Task to complete:
Swap each "rotated" in the items below for "turned" and keep everything else the same. Give back only the text lines, without the pictures.

[Data items]
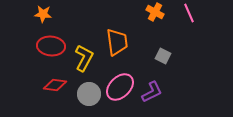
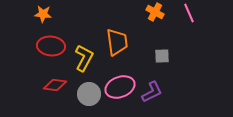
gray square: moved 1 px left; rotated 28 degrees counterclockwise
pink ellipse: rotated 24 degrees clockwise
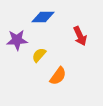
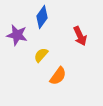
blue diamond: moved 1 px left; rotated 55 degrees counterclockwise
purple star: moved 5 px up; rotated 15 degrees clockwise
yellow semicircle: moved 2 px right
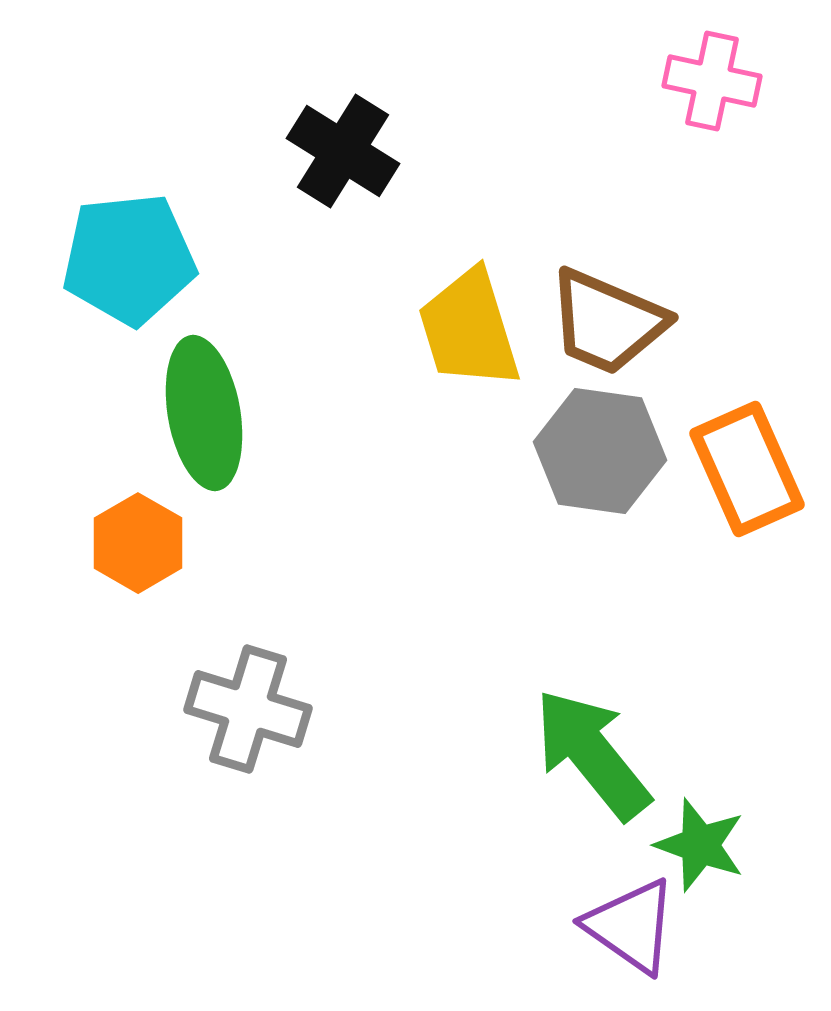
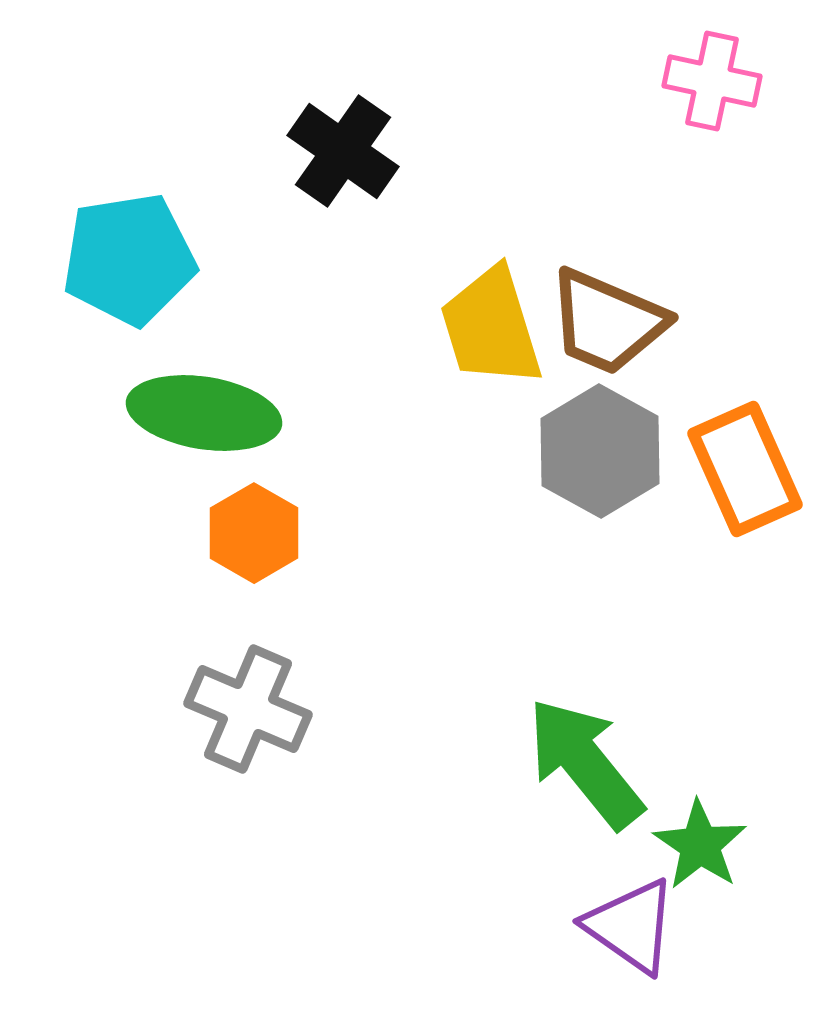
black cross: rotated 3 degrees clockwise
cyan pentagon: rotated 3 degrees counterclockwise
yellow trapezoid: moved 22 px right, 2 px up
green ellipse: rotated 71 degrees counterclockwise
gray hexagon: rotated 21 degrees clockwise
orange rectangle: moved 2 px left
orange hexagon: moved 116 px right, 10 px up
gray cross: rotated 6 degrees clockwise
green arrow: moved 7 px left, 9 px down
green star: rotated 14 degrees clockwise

Reply to the exercise:
gray square: moved 1 px left; turned 28 degrees counterclockwise
pink ellipse: turned 24 degrees clockwise
blue diamond: moved 1 px left; turned 55 degrees counterclockwise
purple star: moved 5 px up; turned 15 degrees clockwise
yellow semicircle: moved 2 px right
black cross: turned 3 degrees clockwise
cyan pentagon: turned 3 degrees counterclockwise
yellow trapezoid: moved 22 px right, 2 px up
green ellipse: turned 71 degrees counterclockwise
gray hexagon: turned 21 degrees clockwise
orange rectangle: moved 2 px left
orange hexagon: moved 116 px right, 10 px up
gray cross: turned 6 degrees clockwise
green arrow: moved 7 px left, 9 px down
green star: turned 14 degrees clockwise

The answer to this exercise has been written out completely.